Source data
┄┄┄┄┄┄┄┄┄┄┄┄┄┄┄┄┄┄┄┄

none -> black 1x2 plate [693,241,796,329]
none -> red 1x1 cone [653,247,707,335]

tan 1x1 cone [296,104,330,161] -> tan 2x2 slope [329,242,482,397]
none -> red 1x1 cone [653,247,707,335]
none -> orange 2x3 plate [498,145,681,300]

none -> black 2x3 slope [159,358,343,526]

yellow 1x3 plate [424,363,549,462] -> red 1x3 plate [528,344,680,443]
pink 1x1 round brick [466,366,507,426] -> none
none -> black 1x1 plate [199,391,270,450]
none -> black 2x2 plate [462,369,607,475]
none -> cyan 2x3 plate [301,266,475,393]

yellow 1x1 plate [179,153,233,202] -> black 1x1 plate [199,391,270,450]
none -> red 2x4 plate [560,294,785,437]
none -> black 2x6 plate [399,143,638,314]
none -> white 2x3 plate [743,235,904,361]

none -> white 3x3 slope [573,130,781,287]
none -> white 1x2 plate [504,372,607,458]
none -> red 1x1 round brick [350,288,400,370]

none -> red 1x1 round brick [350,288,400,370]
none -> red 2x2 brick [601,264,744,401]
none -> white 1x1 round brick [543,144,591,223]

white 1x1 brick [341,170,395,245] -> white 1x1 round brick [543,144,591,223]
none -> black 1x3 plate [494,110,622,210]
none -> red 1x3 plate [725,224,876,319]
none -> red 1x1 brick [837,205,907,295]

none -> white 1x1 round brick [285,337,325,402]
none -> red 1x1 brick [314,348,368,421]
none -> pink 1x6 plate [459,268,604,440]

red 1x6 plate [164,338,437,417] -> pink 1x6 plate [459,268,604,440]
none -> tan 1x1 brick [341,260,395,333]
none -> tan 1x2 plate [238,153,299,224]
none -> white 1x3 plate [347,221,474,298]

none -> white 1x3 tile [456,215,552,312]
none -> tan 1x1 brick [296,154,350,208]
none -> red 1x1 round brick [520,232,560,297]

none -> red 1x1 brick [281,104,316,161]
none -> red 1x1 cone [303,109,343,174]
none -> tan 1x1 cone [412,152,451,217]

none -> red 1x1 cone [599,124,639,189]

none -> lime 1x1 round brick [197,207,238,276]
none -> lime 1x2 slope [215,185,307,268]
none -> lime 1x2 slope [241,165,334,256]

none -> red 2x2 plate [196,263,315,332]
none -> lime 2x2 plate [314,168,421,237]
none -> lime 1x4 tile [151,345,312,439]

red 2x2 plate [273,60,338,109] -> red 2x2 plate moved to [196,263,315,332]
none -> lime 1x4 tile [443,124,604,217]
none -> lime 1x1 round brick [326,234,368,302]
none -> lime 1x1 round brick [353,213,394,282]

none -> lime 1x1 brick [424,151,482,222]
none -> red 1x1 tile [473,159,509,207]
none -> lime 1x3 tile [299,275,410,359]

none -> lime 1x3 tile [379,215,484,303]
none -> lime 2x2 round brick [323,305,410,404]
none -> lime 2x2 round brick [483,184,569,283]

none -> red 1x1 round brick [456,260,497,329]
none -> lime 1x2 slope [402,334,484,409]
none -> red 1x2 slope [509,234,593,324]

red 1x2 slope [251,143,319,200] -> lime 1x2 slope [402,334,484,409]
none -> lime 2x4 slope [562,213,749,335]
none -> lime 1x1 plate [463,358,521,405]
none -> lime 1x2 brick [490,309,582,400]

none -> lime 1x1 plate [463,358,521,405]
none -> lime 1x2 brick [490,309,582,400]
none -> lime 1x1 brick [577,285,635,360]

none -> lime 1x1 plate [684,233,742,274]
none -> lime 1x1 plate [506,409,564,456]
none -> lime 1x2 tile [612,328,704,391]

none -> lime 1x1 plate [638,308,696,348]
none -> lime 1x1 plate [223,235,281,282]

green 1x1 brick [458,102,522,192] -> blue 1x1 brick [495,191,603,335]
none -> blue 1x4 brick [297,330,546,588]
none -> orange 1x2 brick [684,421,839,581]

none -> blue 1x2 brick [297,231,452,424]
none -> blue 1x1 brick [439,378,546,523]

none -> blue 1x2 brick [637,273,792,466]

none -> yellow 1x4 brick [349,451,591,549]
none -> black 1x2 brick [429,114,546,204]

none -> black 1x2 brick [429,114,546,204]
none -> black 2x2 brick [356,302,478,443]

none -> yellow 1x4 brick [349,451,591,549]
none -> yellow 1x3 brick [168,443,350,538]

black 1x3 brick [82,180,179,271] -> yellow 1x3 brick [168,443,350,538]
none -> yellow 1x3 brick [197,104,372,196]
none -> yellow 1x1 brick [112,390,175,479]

┄┄┄┄┄┄┄┄┄┄┄┄┄┄┄┄┄┄┄┄

=== ASSIGNMENT ===
When you answer, repeat each entry exactly as it appears above.

=== WRITTEN SOLUTION ===
none -> black 1x2 plate [693,241,796,329]
none -> red 1x1 cone [653,247,707,335]

tan 1x1 cone [296,104,330,161] -> tan 2x2 slope [329,242,482,397]
none -> red 1x1 cone [653,247,707,335]
none -> orange 2x3 plate [498,145,681,300]

none -> black 2x3 slope [159,358,343,526]

yellow 1x3 plate [424,363,549,462] -> red 1x3 plate [528,344,680,443]
pink 1x1 round brick [466,366,507,426] -> none
none -> black 1x1 plate [199,391,270,450]
none -> black 2x2 plate [462,369,607,475]
none -> cyan 2x3 plate [301,266,475,393]

yellow 1x1 plate [179,153,233,202] -> black 1x1 plate [199,391,270,450]
none -> red 2x4 plate [560,294,785,437]
none -> black 2x6 plate [399,143,638,314]
none -> white 2x3 plate [743,235,904,361]

none -> white 3x3 slope [573,130,781,287]
none -> white 1x2 plate [504,372,607,458]
none -> red 1x1 round brick [350,288,400,370]

none -> red 1x1 round brick [350,288,400,370]
none -> red 2x2 brick [601,264,744,401]
none -> white 1x1 round brick [543,144,591,223]

white 1x1 brick [341,170,395,245] -> white 1x1 round brick [543,144,591,223]
none -> black 1x3 plate [494,110,622,210]
none -> red 1x3 plate [725,224,876,319]
none -> red 1x1 brick [837,205,907,295]

none -> white 1x1 round brick [285,337,325,402]
none -> red 1x1 brick [314,348,368,421]
none -> pink 1x6 plate [459,268,604,440]

red 1x6 plate [164,338,437,417] -> pink 1x6 plate [459,268,604,440]
none -> tan 1x1 brick [341,260,395,333]
none -> tan 1x2 plate [238,153,299,224]
none -> white 1x3 plate [347,221,474,298]

none -> white 1x3 tile [456,215,552,312]
none -> tan 1x1 brick [296,154,350,208]
none -> red 1x1 round brick [520,232,560,297]

none -> red 1x1 brick [281,104,316,161]
none -> red 1x1 cone [303,109,343,174]
none -> tan 1x1 cone [412,152,451,217]

none -> red 1x1 cone [599,124,639,189]

none -> lime 1x1 round brick [197,207,238,276]
none -> lime 1x2 slope [215,185,307,268]
none -> lime 1x2 slope [241,165,334,256]

none -> red 2x2 plate [196,263,315,332]
none -> lime 2x2 plate [314,168,421,237]
none -> lime 1x4 tile [151,345,312,439]

red 2x2 plate [273,60,338,109] -> red 2x2 plate moved to [196,263,315,332]
none -> lime 1x4 tile [443,124,604,217]
none -> lime 1x1 round brick [326,234,368,302]
none -> lime 1x1 round brick [353,213,394,282]

none -> lime 1x1 brick [424,151,482,222]
none -> red 1x1 tile [473,159,509,207]
none -> lime 1x3 tile [299,275,410,359]

none -> lime 1x3 tile [379,215,484,303]
none -> lime 2x2 round brick [323,305,410,404]
none -> lime 2x2 round brick [483,184,569,283]

none -> red 1x1 round brick [456,260,497,329]
none -> lime 1x2 slope [402,334,484,409]
none -> red 1x2 slope [509,234,593,324]

red 1x2 slope [251,143,319,200] -> lime 1x2 slope [402,334,484,409]
none -> lime 2x4 slope [562,213,749,335]
none -> lime 1x1 plate [463,358,521,405]
none -> lime 1x2 brick [490,309,582,400]

none -> lime 1x1 plate [463,358,521,405]
none -> lime 1x2 brick [490,309,582,400]
none -> lime 1x1 brick [577,285,635,360]

none -> lime 1x1 plate [684,233,742,274]
none -> lime 1x1 plate [506,409,564,456]
none -> lime 1x2 tile [612,328,704,391]

none -> lime 1x1 plate [638,308,696,348]
none -> lime 1x1 plate [223,235,281,282]

green 1x1 brick [458,102,522,192] -> blue 1x1 brick [495,191,603,335]
none -> blue 1x4 brick [297,330,546,588]
none -> orange 1x2 brick [684,421,839,581]

none -> blue 1x2 brick [297,231,452,424]
none -> blue 1x1 brick [439,378,546,523]

none -> blue 1x2 brick [637,273,792,466]

none -> yellow 1x4 brick [349,451,591,549]
none -> black 1x2 brick [429,114,546,204]

none -> black 1x2 brick [429,114,546,204]
none -> black 2x2 brick [356,302,478,443]

none -> yellow 1x4 brick [349,451,591,549]
none -> yellow 1x3 brick [168,443,350,538]

black 1x3 brick [82,180,179,271] -> yellow 1x3 brick [168,443,350,538]
none -> yellow 1x3 brick [197,104,372,196]
none -> yellow 1x1 brick [112,390,175,479]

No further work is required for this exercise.